[begin ENTRIES SHOWN]

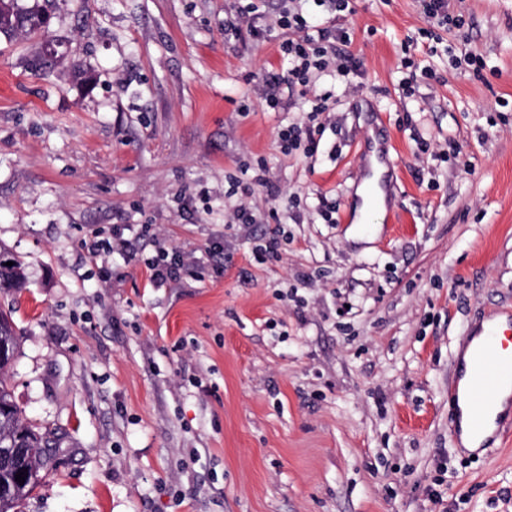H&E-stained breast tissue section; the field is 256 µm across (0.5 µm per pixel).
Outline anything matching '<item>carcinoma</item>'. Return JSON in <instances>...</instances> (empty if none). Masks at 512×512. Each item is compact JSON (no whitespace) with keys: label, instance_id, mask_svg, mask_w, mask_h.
<instances>
[{"label":"carcinoma","instance_id":"obj_1","mask_svg":"<svg viewBox=\"0 0 512 512\" xmlns=\"http://www.w3.org/2000/svg\"><path fill=\"white\" fill-rule=\"evenodd\" d=\"M49 21L50 15L40 7L39 0L30 6L20 0H0V36L31 37L46 31ZM8 261L14 265H6ZM24 283L20 261L0 251V291L20 288ZM17 340L18 330L12 317L0 310V346L5 347L0 357V451L24 449L11 465L0 467V512H15L19 502L35 489L42 479L41 471L53 465L49 449L55 447L54 433L39 431L23 416L1 378L15 357ZM19 472L24 473L22 484L15 481Z\"/></svg>","mask_w":512,"mask_h":512}]
</instances>
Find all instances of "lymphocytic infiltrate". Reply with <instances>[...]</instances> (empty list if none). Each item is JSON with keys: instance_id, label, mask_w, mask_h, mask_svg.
<instances>
[{"instance_id": "lymphocytic-infiltrate-1", "label": "lymphocytic infiltrate", "mask_w": 512, "mask_h": 512, "mask_svg": "<svg viewBox=\"0 0 512 512\" xmlns=\"http://www.w3.org/2000/svg\"><path fill=\"white\" fill-rule=\"evenodd\" d=\"M315 10H308L305 0H288L287 8L277 20L287 29L289 37L281 44L284 72H270L262 79L260 92L269 109L280 111L292 103L295 94L310 95L307 119L292 123L278 132L284 152L303 151L312 156L318 151L319 137L326 124L321 117L329 110L332 91L313 93L314 82L326 74L344 79L353 89L359 88L364 76L363 64L350 49V36L342 25V14L348 11L350 0H314ZM326 16H319L318 8Z\"/></svg>"}]
</instances>
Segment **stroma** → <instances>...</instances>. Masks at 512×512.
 Returning <instances> with one entry per match:
<instances>
[{"instance_id": "obj_1", "label": "stroma", "mask_w": 512, "mask_h": 512, "mask_svg": "<svg viewBox=\"0 0 512 512\" xmlns=\"http://www.w3.org/2000/svg\"><path fill=\"white\" fill-rule=\"evenodd\" d=\"M448 3L465 28L431 39L420 0H354L363 86L322 77L310 158L278 139L304 100L255 92L287 33L225 30L238 0H52L47 33L0 39V248L29 280L0 293L7 382L59 438L19 512H512V436L449 430L455 355L512 308V0ZM413 64L438 80L407 95ZM386 139L389 216L323 223ZM239 199L255 223H226ZM95 232L133 259L89 262ZM161 243L185 265L156 288Z\"/></svg>"}]
</instances>
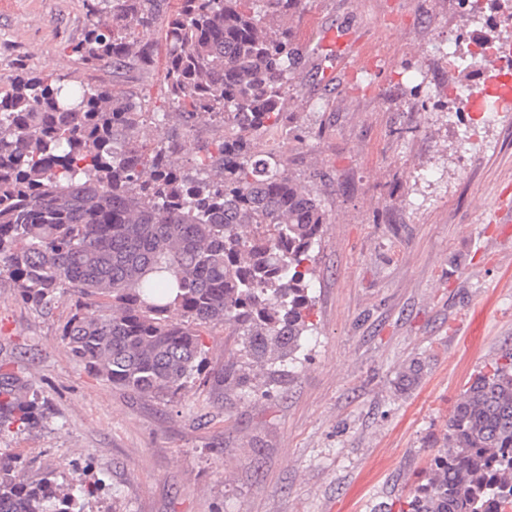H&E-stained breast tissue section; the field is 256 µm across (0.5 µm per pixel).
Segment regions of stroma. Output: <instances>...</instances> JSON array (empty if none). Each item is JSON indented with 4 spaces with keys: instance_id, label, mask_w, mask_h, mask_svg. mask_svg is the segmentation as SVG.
Instances as JSON below:
<instances>
[{
    "instance_id": "1",
    "label": "stroma",
    "mask_w": 512,
    "mask_h": 512,
    "mask_svg": "<svg viewBox=\"0 0 512 512\" xmlns=\"http://www.w3.org/2000/svg\"><path fill=\"white\" fill-rule=\"evenodd\" d=\"M510 7L303 0L288 21L305 60L288 88L290 132L258 144L283 153L328 214L311 341L292 364L219 385L216 372L247 359L237 337L207 327L203 373L175 397H143L69 353V299L33 310L2 276L0 370L29 381L46 418L0 439V454L30 479H104L84 512H387L423 483L469 378L512 347V206L500 204L512 198V112L463 143L444 91L468 74L442 58L452 33L505 37L493 17ZM86 24L83 0H0V86L69 74L165 111V44L150 70L87 72L67 51ZM340 37L346 54L327 62Z\"/></svg>"
}]
</instances>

[end ENTRIES SHOWN]

■ YOUR OBJECTIVE
Reproduce every line of the material precisely, omitting its pictures.

■ ANSWER TO THE PROBLEM
H&E-stained breast tissue section; the field is 256 µm across (0.5 µm per pixel).
Outline anything matching '<item>carcinoma</item>'. Return JSON in <instances>...</instances> (empty if none). Masks at 512×512. Each item is compact JSON (no whitespace) with keys: label, instance_id, mask_svg, mask_w, mask_h.
<instances>
[{"label":"carcinoma","instance_id":"obj_1","mask_svg":"<svg viewBox=\"0 0 512 512\" xmlns=\"http://www.w3.org/2000/svg\"><path fill=\"white\" fill-rule=\"evenodd\" d=\"M49 21L50 15L40 7L39 0L30 6L20 0H0V36L31 37L46 31ZM8 261L14 265H6ZM24 283L20 261L0 251V291L20 288ZM17 340L18 330L12 317L0 310V346L5 347L0 357V451L24 449L11 465L0 467V512H15L19 502L35 489L42 479L41 471L53 465L49 449L55 447L54 433L39 431L23 416L1 378L15 357ZM19 472L24 473L22 484L15 481Z\"/></svg>","mask_w":512,"mask_h":512}]
</instances>
Find all instances of "lymphocytic infiltrate". Reply with <instances>[...]</instances> (empty list if none). Each item is JSON with keys: instance_id, label, mask_w, mask_h, mask_svg.
<instances>
[{"instance_id": "lymphocytic-infiltrate-1", "label": "lymphocytic infiltrate", "mask_w": 512, "mask_h": 512, "mask_svg": "<svg viewBox=\"0 0 512 512\" xmlns=\"http://www.w3.org/2000/svg\"><path fill=\"white\" fill-rule=\"evenodd\" d=\"M315 10H308L305 0H288L287 8L277 20L287 29L289 37L281 44L284 72H270L262 79L260 92L269 109L280 111L292 103L295 94L310 95L307 119L292 123L278 132L284 152L303 151L312 156L318 151L319 137L326 124L321 117L329 110L332 91L313 93L314 82L326 74L344 79L353 89L359 88L364 76L363 64L350 49V36L342 25V14L348 11L350 0H314ZM326 16H319L318 8Z\"/></svg>"}]
</instances>
Segment **stroma** → <instances>...</instances>. Masks at 512×512.
 Returning <instances> with one entry per match:
<instances>
[{"instance_id": "obj_1", "label": "stroma", "mask_w": 512, "mask_h": 512, "mask_svg": "<svg viewBox=\"0 0 512 512\" xmlns=\"http://www.w3.org/2000/svg\"><path fill=\"white\" fill-rule=\"evenodd\" d=\"M448 3L465 28L431 39L420 0H354L363 86L322 77L310 158L278 139L304 100L255 92L287 33L225 30L238 0H52L47 33L0 39V248L29 280L0 293L7 382L59 438L19 512H512V436L449 430L455 355L512 308V0ZM413 64L438 80L407 95ZM386 139L389 216L323 223ZM239 199L255 223H226ZM95 232L133 259L89 262ZM161 243L185 265L156 288Z\"/></svg>"}]
</instances>
H&E-stained breast tissue section; the field is 256 µm across (0.5 µm per pixel).
Segment regions of stroma. Output: <instances>...</instances> JSON array (empty if none). Each item is JSON indented with 4 spaces with keys: instance_id, label, mask_w, mask_h, mask_svg. mask_svg is the segmentation as SVG.
Instances as JSON below:
<instances>
[{
    "instance_id": "1",
    "label": "stroma",
    "mask_w": 512,
    "mask_h": 512,
    "mask_svg": "<svg viewBox=\"0 0 512 512\" xmlns=\"http://www.w3.org/2000/svg\"><path fill=\"white\" fill-rule=\"evenodd\" d=\"M510 7L303 0L288 21L305 60L288 88L290 132L258 144L283 153L328 214L311 341L292 364L219 385L216 372L247 359L237 337L207 327L203 373L175 397H143L69 353V299L33 310L2 276L0 370L29 381L46 418L0 439V454L30 479H104L84 512H387L423 483L469 378L512 347V206L500 204L512 198V112L463 143L444 91L468 74L442 58L452 33L505 37L493 17ZM86 24L83 0H0V86L69 74L165 111V44L150 70L87 72L67 51ZM340 37L346 54L327 62Z\"/></svg>"
}]
</instances>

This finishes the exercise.